> **WORK ORDER**: Which lines in the data below contain the string "capsule"? Show each one.

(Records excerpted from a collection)

BEGIN

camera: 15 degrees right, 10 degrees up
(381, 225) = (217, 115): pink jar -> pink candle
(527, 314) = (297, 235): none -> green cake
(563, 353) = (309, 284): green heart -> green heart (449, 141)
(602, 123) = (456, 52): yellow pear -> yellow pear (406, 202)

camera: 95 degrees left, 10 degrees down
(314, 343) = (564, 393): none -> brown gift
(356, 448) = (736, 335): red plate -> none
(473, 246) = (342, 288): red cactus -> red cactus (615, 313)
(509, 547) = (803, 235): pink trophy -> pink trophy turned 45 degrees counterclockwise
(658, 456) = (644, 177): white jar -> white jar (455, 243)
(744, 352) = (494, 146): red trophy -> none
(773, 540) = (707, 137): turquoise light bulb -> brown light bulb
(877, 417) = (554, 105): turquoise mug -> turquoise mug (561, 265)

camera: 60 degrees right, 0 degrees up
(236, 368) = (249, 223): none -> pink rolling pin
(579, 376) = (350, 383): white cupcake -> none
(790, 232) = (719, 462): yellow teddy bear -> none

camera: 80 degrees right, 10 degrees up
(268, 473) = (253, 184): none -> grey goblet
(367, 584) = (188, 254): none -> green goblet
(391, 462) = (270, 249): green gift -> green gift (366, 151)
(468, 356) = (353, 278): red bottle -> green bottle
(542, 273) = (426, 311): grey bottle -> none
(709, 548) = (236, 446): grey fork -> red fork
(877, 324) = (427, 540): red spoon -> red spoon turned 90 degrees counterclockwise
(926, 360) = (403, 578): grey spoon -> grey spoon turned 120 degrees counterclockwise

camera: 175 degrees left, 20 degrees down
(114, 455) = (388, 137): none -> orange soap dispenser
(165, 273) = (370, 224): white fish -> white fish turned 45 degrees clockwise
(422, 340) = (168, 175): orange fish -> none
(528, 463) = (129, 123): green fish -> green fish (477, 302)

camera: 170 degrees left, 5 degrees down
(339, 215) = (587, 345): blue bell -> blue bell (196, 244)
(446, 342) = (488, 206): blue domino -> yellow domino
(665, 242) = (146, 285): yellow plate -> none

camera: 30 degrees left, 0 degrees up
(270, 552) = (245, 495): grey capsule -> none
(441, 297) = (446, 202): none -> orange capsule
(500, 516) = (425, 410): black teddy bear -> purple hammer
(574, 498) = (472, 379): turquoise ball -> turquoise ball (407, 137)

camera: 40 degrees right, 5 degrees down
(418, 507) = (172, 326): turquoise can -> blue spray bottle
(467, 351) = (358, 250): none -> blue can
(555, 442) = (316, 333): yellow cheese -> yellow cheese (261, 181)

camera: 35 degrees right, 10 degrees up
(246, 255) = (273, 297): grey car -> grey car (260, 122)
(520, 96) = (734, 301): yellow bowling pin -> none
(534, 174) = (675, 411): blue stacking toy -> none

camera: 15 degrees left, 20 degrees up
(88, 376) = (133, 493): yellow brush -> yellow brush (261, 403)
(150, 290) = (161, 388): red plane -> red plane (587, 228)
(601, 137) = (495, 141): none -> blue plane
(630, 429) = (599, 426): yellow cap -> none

END

> **WRITTEN SOLUTION**:
(270, 552) = (245, 495): grey capsule -> none
(441, 297) = (446, 202): none -> orange capsule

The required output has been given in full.